# Assignment
Every line from the start of the entries up to and including the one bearing "turquoise boat: 2 -> 1" must be printed verbatim, without the pictures.

# Material provided

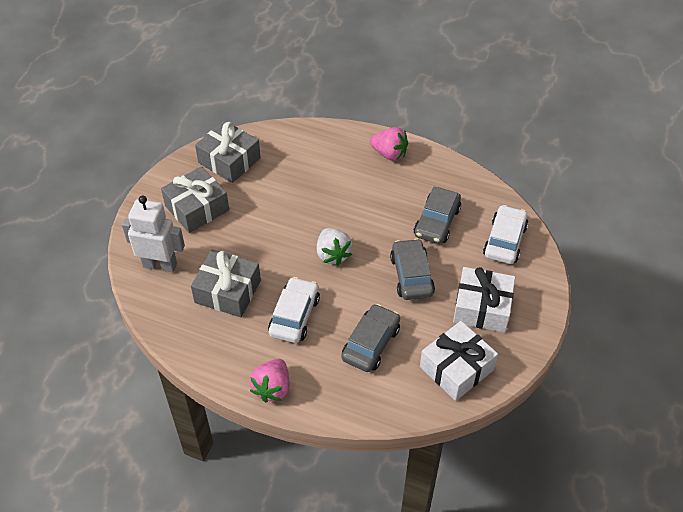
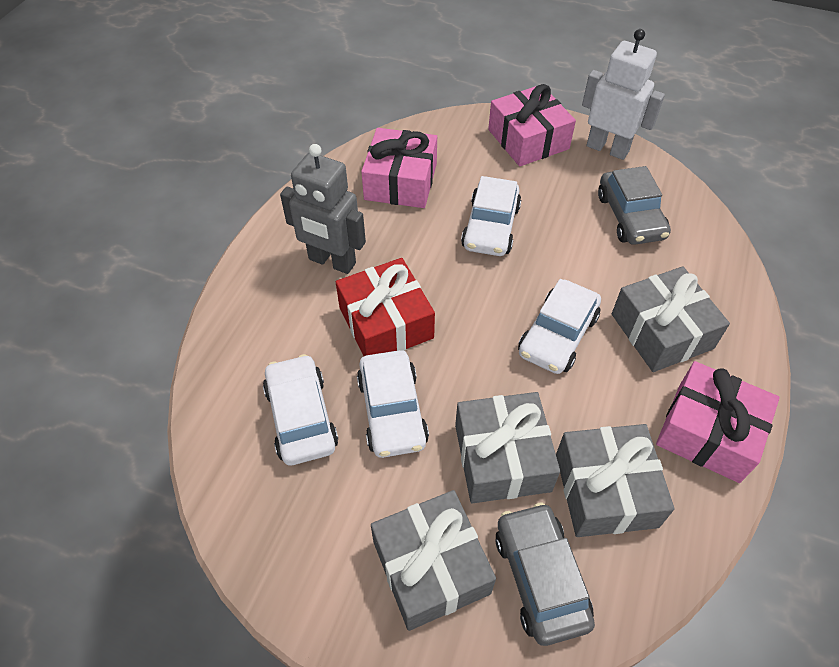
grey car: 3 -> 2
grey gift: 3 -> 4
grey robot: 0 -> 1
pink gift: 0 -> 3
pink strawberry: 2 -> 0
red gift: 0 -> 1
white car: 2 -> 4
white gift: 2 -> 0
white strawberry: 1 -> 0

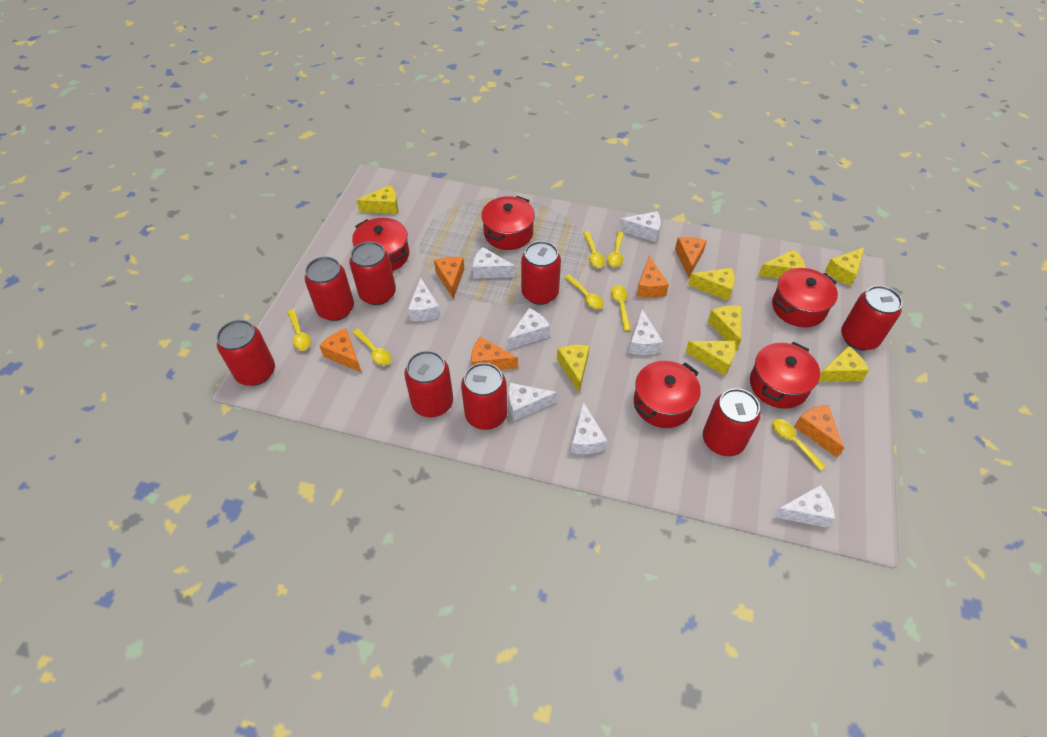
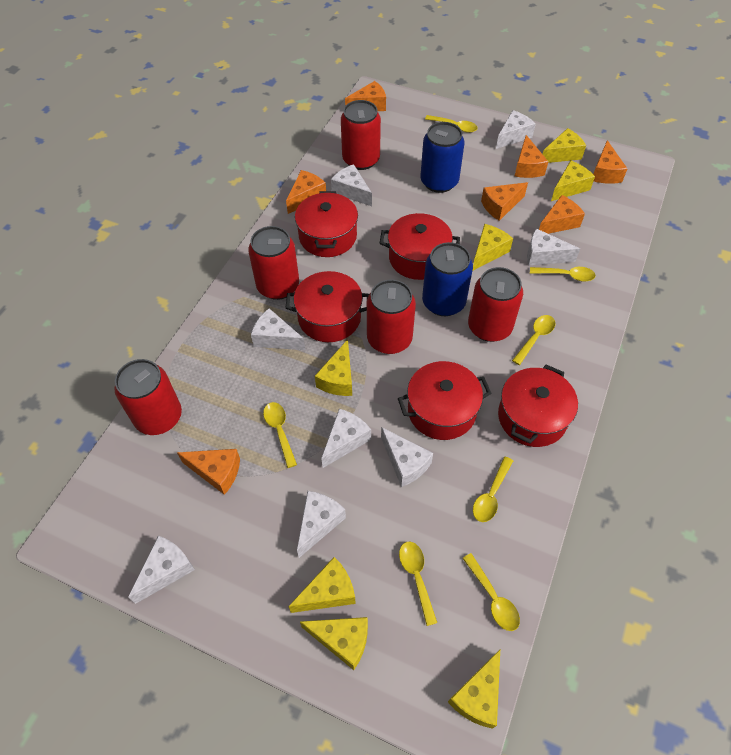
blue can: 0 -> 2
orange cheese: 6 -> 7
red can: 8 -> 5
yellow cheese: 8 -> 7

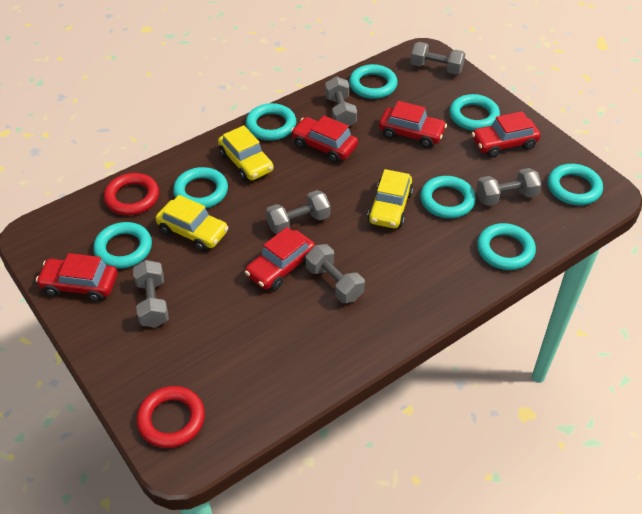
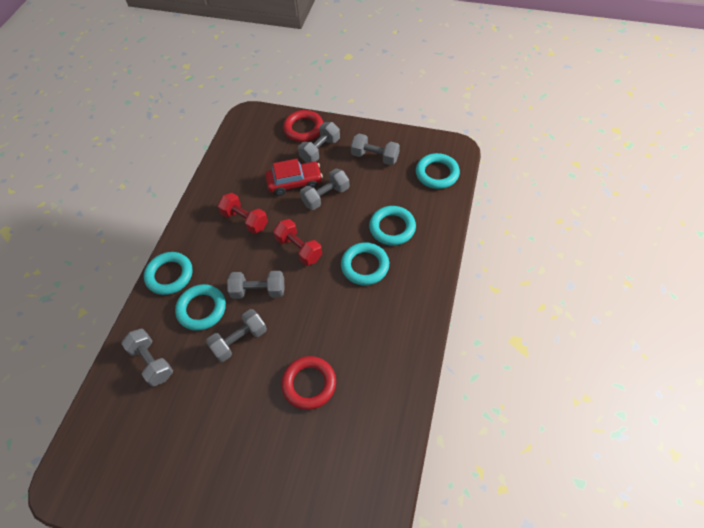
red car: 5 -> 1
red dumbbell: 0 -> 2
turquoise ring: 8 -> 5
yellow car: 3 -> 0

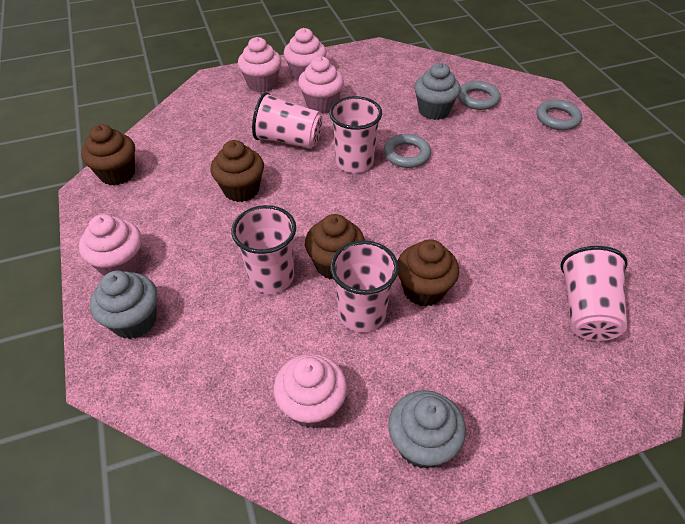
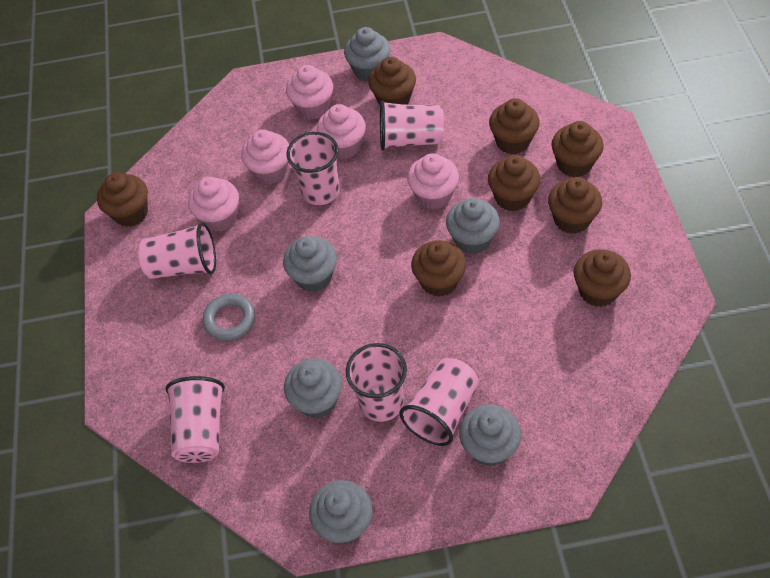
brown cupcake: 4 -> 8
grey cupcake: 3 -> 6
grey ring: 3 -> 1
pink cup: 5 -> 6

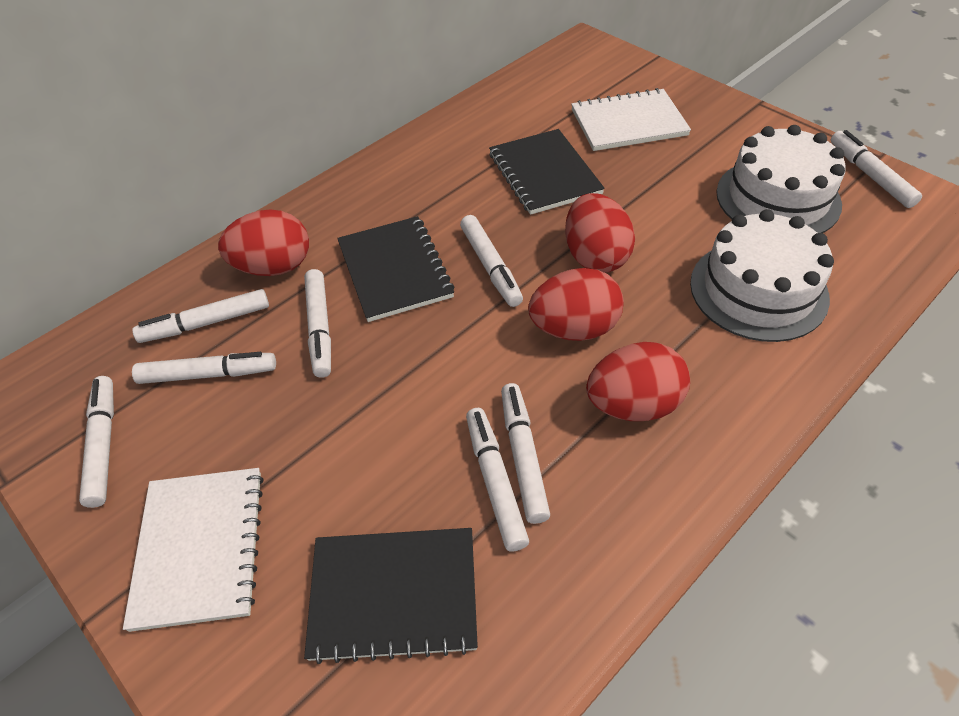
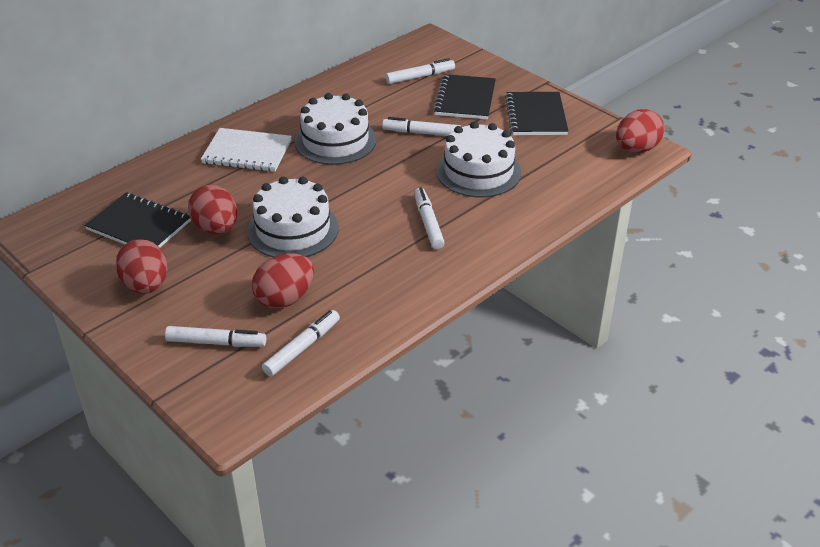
white cake: 2 -> 3
white marker: 8 -> 5
white notebook: 2 -> 1

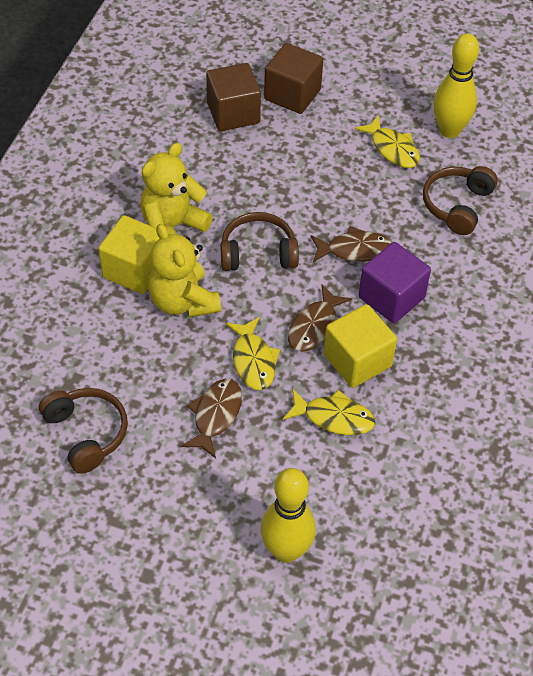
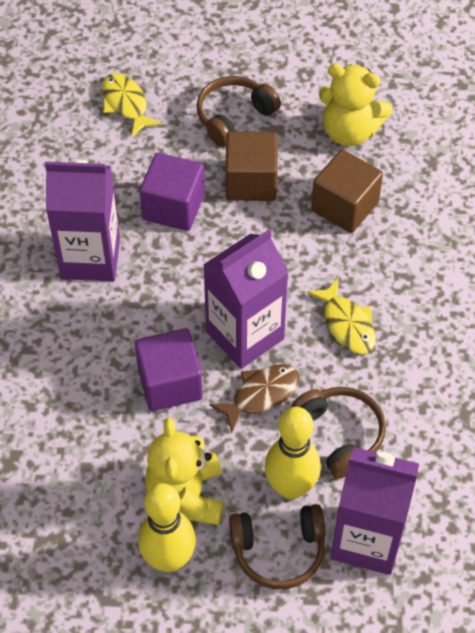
brown fish: 3 -> 1
purple carton: 0 -> 3
purple cube: 1 -> 2
yellow cube: 2 -> 0
yellow fish: 3 -> 2

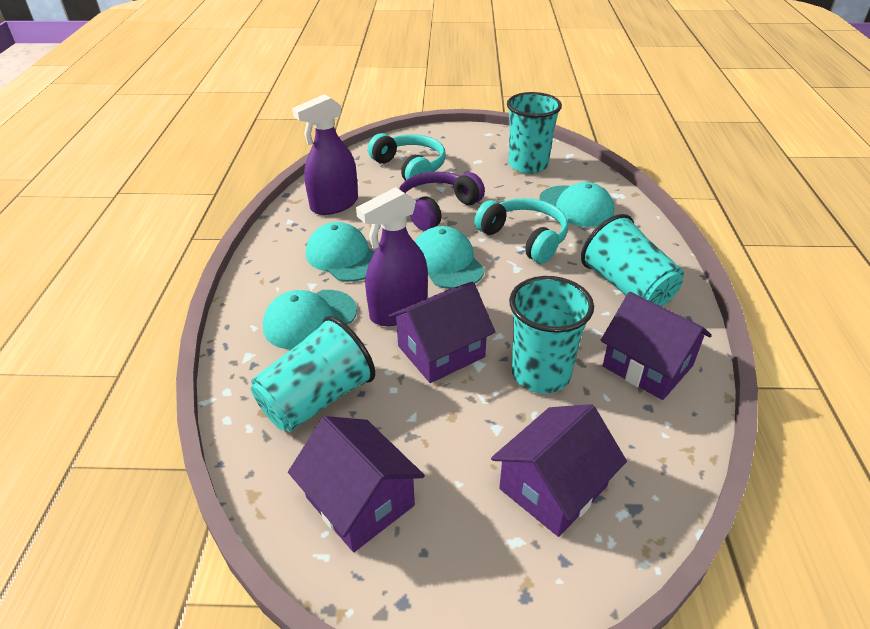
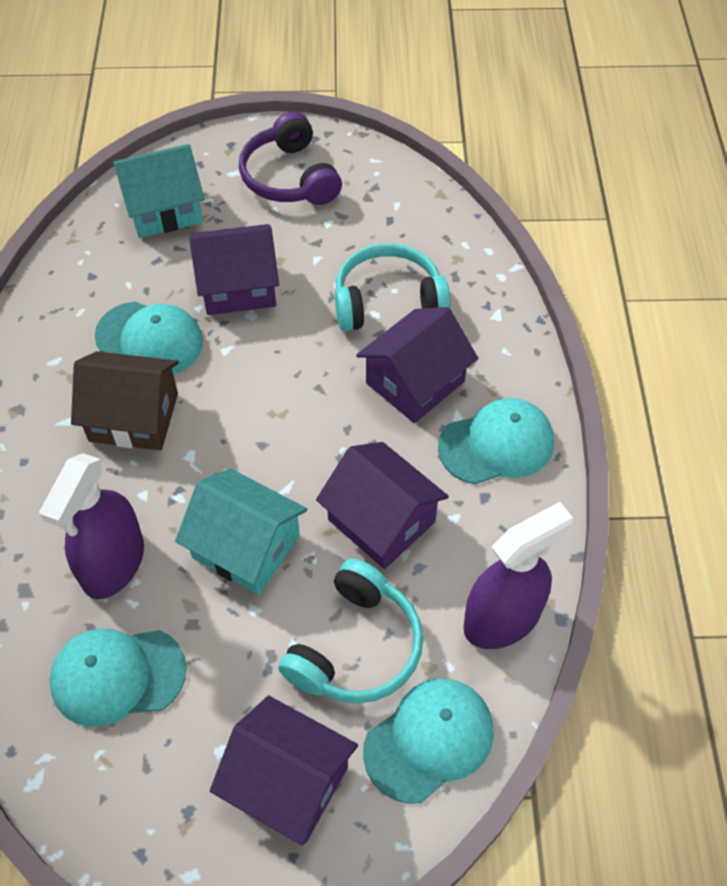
brown house: 0 -> 1
turquoise cup: 4 -> 0
turquoise house: 0 -> 2

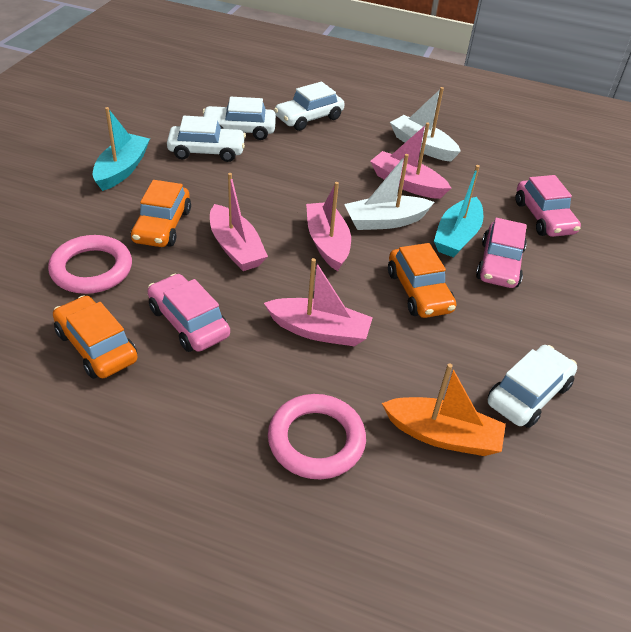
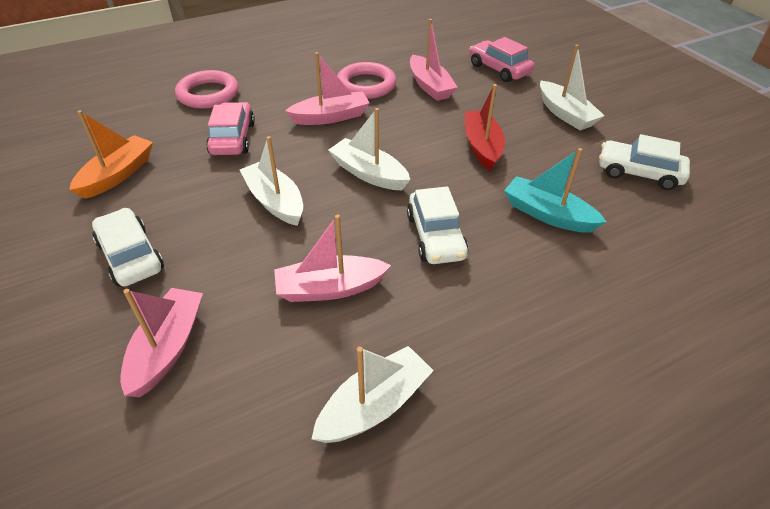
orange car: 3 -> 0
pink car: 3 -> 2
red boat: 0 -> 1
turquoise boat: 2 -> 1
white boat: 2 -> 4
white car: 4 -> 3

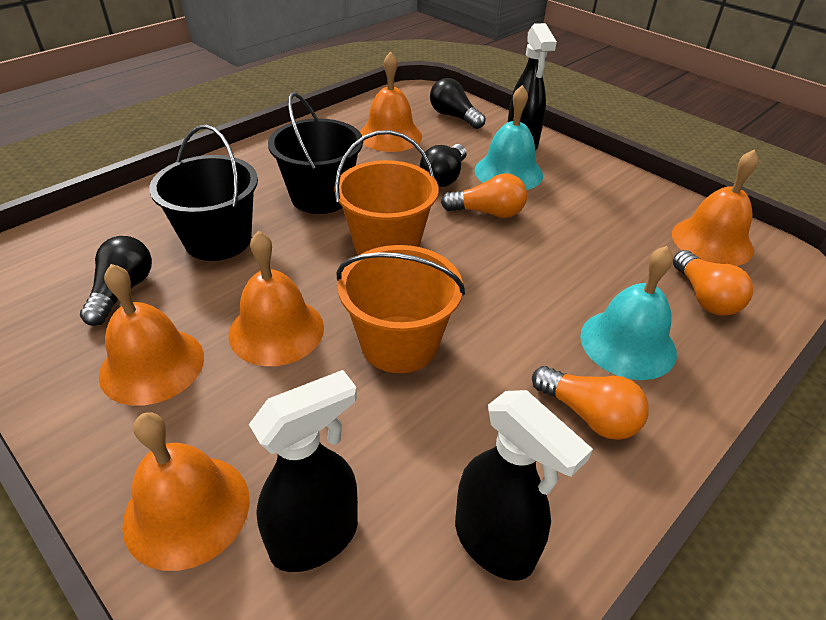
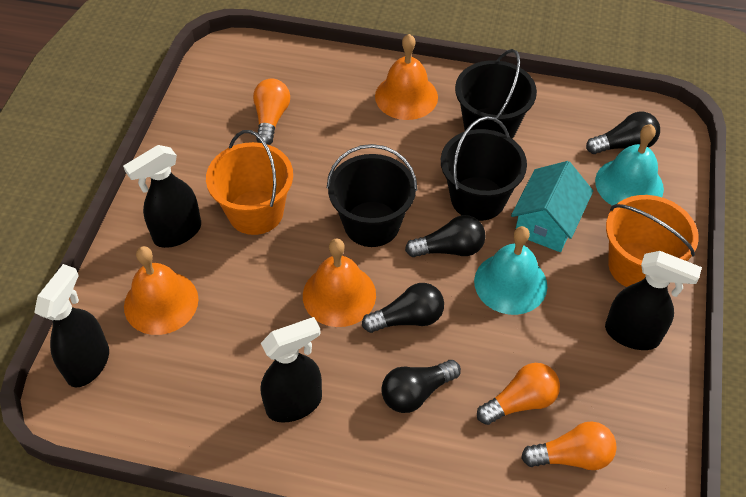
black bucket: 2 -> 3
black light bulb: 3 -> 4
black spray bottle: 3 -> 4
orange bell: 5 -> 3
turquoise house: 0 -> 1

# Output of the exercise
grey car: 3 -> 2
grey gift: 3 -> 4
grey robot: 0 -> 1
pink gift: 0 -> 3
pink strawberry: 2 -> 0
red gift: 0 -> 1
white car: 2 -> 4
white gift: 2 -> 0
white strawberry: 1 -> 0

blue can: 0 -> 2
orange cheese: 6 -> 7
red can: 8 -> 5
yellow cheese: 8 -> 7

red car: 5 -> 1
red dumbbell: 0 -> 2
turquoise ring: 8 -> 5
yellow car: 3 -> 0

brown cupcake: 4 -> 8
grey cupcake: 3 -> 6
grey ring: 3 -> 1
pink cup: 5 -> 6

white cake: 2 -> 3
white marker: 8 -> 5
white notebook: 2 -> 1

brown fish: 3 -> 1
purple carton: 0 -> 3
purple cube: 1 -> 2
yellow cube: 2 -> 0
yellow fish: 3 -> 2

brown house: 0 -> 1
turquoise cup: 4 -> 0
turquoise house: 0 -> 2

orange car: 3 -> 0
pink car: 3 -> 2
red boat: 0 -> 1
turquoise boat: 2 -> 1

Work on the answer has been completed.